— Start —

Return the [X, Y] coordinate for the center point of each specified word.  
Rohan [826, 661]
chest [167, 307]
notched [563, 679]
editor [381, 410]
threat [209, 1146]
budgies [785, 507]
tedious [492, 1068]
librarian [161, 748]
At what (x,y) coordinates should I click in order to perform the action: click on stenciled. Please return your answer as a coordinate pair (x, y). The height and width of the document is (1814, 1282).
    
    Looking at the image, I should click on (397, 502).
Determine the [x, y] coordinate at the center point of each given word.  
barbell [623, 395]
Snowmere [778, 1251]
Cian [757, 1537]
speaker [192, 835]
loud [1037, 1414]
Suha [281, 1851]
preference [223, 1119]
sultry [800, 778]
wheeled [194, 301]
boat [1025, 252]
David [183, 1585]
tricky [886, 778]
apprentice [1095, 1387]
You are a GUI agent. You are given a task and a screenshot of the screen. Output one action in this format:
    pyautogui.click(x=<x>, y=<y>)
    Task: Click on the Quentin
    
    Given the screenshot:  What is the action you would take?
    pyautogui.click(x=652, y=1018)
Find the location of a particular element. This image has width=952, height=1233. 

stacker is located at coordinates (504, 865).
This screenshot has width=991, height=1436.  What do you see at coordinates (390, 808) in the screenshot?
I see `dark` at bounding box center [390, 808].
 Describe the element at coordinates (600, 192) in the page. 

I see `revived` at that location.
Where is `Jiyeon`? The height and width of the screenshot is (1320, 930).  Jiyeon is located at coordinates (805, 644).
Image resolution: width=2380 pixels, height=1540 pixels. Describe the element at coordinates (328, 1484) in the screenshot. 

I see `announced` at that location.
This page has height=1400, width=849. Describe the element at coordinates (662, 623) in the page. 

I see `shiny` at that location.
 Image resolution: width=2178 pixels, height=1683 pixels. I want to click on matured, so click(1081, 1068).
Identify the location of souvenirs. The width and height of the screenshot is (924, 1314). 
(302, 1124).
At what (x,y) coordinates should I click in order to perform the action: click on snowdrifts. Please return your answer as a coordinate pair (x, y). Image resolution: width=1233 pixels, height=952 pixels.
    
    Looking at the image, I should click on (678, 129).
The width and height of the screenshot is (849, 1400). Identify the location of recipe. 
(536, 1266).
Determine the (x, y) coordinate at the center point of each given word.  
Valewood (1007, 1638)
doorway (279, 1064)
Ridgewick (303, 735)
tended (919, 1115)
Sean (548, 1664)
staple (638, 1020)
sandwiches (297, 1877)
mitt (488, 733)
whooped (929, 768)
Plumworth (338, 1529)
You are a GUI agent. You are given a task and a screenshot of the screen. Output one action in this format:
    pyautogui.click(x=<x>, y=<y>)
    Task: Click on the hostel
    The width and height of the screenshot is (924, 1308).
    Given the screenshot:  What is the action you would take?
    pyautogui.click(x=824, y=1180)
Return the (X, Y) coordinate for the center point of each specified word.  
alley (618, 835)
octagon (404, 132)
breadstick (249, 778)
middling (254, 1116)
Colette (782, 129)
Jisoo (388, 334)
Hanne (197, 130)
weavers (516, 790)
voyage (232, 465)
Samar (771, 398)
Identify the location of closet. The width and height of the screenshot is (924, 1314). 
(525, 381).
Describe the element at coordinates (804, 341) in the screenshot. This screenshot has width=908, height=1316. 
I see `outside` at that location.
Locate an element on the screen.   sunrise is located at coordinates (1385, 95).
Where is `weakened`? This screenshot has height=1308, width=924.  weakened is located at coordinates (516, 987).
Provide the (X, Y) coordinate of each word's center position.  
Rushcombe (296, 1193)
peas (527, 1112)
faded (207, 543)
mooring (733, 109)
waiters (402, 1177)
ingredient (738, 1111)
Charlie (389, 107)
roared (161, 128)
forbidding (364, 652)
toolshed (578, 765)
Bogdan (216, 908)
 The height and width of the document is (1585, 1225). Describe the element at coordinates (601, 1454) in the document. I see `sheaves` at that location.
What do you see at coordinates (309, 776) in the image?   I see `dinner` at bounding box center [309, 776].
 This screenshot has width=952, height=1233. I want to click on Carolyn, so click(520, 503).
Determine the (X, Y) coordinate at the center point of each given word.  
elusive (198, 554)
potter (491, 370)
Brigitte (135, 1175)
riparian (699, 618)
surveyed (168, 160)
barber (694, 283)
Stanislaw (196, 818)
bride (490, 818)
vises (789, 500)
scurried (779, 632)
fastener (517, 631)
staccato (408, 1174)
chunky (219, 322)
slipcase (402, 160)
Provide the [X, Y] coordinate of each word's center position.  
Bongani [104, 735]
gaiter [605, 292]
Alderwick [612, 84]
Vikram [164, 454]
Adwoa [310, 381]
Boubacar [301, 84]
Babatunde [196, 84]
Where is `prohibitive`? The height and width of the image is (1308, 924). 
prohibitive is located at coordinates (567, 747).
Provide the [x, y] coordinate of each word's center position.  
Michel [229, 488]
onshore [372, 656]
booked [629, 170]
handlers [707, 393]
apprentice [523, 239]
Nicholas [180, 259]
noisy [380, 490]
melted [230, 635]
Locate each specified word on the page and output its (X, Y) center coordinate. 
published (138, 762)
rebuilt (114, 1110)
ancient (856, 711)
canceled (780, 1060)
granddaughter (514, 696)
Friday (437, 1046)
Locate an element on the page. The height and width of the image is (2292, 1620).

— End —

Stated problem
Rewrite the material above, swapping every occurrence of "apprentice" for "trainee" and leaving everything else unchanged.

Exercise response
Return the [X, Y] coordinate for the center point of each specified word.  
Rohan [826, 661]
chest [167, 307]
notched [563, 679]
editor [381, 410]
threat [209, 1146]
budgies [785, 507]
tedious [492, 1068]
librarian [161, 748]
At what (x,y) coordinates should I click in order to perform the action: click on stenciled. Please return your answer as a coordinate pair (x, y). The height and width of the document is (1814, 1282).
    
    Looking at the image, I should click on (397, 502).
Determine the [x, y] coordinate at the center point of each given word.  
barbell [623, 395]
Snowmere [778, 1251]
Cian [757, 1537]
speaker [192, 835]
loud [1037, 1414]
Suha [281, 1851]
preference [223, 1119]
sultry [800, 778]
wheeled [194, 301]
boat [1025, 252]
David [183, 1585]
tricky [886, 778]
trainee [1095, 1387]
You are a GUI agent. You are given a task and a screenshot of the screen. Output one action in this format:
    pyautogui.click(x=<x>, y=<y>)
    Task: Click on the Quentin
    
    Given the screenshot:  What is the action you would take?
    pyautogui.click(x=652, y=1018)
Find the location of a particular element. This image has width=952, height=1233. 

stacker is located at coordinates (504, 865).
This screenshot has width=991, height=1436.  What do you see at coordinates (390, 808) in the screenshot?
I see `dark` at bounding box center [390, 808].
 Describe the element at coordinates (600, 192) in the page. 

I see `revived` at that location.
Where is `Jiyeon`? The height and width of the screenshot is (1320, 930).  Jiyeon is located at coordinates (805, 644).
Image resolution: width=2380 pixels, height=1540 pixels. Describe the element at coordinates (328, 1484) in the screenshot. 

I see `announced` at that location.
This page has height=1400, width=849. Describe the element at coordinates (662, 623) in the page. 

I see `shiny` at that location.
 Image resolution: width=2178 pixels, height=1683 pixels. I want to click on matured, so click(1081, 1068).
Identify the location of souvenirs. The width and height of the screenshot is (924, 1314). 
(302, 1124).
At what (x,y) coordinates should I click in order to perform the action: click on snowdrifts. Please return your answer as a coordinate pair (x, y). Image resolution: width=1233 pixels, height=952 pixels.
    
    Looking at the image, I should click on (678, 129).
The width and height of the screenshot is (849, 1400). Identify the location of recipe. 
(536, 1266).
Determine the (x, y) coordinate at the center point of each given word.  
Valewood (1007, 1638)
doorway (279, 1064)
Ridgewick (303, 735)
tended (919, 1115)
Sean (548, 1664)
staple (638, 1020)
sandwiches (297, 1877)
mitt (488, 733)
whooped (929, 768)
Plumworth (338, 1529)
You are a GUI agent. You are given a task and a screenshot of the screen. Output one action in this format:
    pyautogui.click(x=<x>, y=<y>)
    Task: Click on the hostel
    The width and height of the screenshot is (924, 1308).
    Given the screenshot:  What is the action you would take?
    pyautogui.click(x=824, y=1180)
Return the (X, Y) coordinate for the center point of each specified word.  
alley (618, 835)
octagon (404, 132)
breadstick (249, 778)
middling (254, 1116)
Colette (782, 129)
Jisoo (388, 334)
Hanne (197, 130)
weavers (516, 790)
voyage (232, 465)
Samar (771, 398)
Identify the location of closet. The width and height of the screenshot is (924, 1314). 
(525, 381).
Describe the element at coordinates (804, 341) in the screenshot. This screenshot has width=908, height=1316. 
I see `outside` at that location.
Locate an element on the screen.   sunrise is located at coordinates (1385, 95).
Where is `weakened`? This screenshot has height=1308, width=924.  weakened is located at coordinates (516, 987).
Provide the (X, Y) coordinate of each word's center position.  
Rushcombe (296, 1193)
peas (527, 1112)
faded (207, 543)
mooring (733, 109)
waiters (402, 1177)
ingredient (738, 1111)
Charlie (389, 107)
roared (161, 128)
forbidding (364, 652)
toolshed (578, 765)
Bogdan (216, 908)
 The height and width of the document is (1585, 1225). Describe the element at coordinates (601, 1454) in the document. I see `sheaves` at that location.
What do you see at coordinates (309, 776) in the image?   I see `dinner` at bounding box center [309, 776].
 This screenshot has width=952, height=1233. I want to click on Carolyn, so click(520, 503).
Determine the (X, Y) coordinate at the center point of each given word.  
elusive (198, 554)
potter (491, 370)
Brigitte (135, 1175)
riparian (699, 618)
surveyed (168, 160)
barber (694, 283)
Stanislaw (196, 818)
bride (490, 818)
vises (789, 500)
scurried (779, 632)
fastener (517, 631)
staccato (408, 1174)
chunky (219, 322)
slipcase (402, 160)
Provide the [X, Y] coordinate of each word's center position.  
Bongani [104, 735]
gaiter [605, 292]
Alderwick [612, 84]
Vikram [164, 454]
Adwoa [310, 381]
Boubacar [301, 84]
Babatunde [196, 84]
Where is `prohibitive`? The height and width of the image is (1308, 924). 
prohibitive is located at coordinates (567, 747).
Provide the [x, y] coordinate of each word's center position.  
Michel [229, 488]
onshore [372, 656]
booked [629, 170]
handlers [707, 393]
trainee [523, 239]
Nicholas [180, 259]
noisy [380, 490]
melted [230, 635]
Locate each specified word on the page and output its (X, Y) center coordinate. 
published (138, 762)
rebuilt (114, 1110)
ancient (856, 711)
canceled (780, 1060)
granddaughter (514, 696)
Friday (437, 1046)
Locate an element on the page. The height and width of the image is (2292, 1620).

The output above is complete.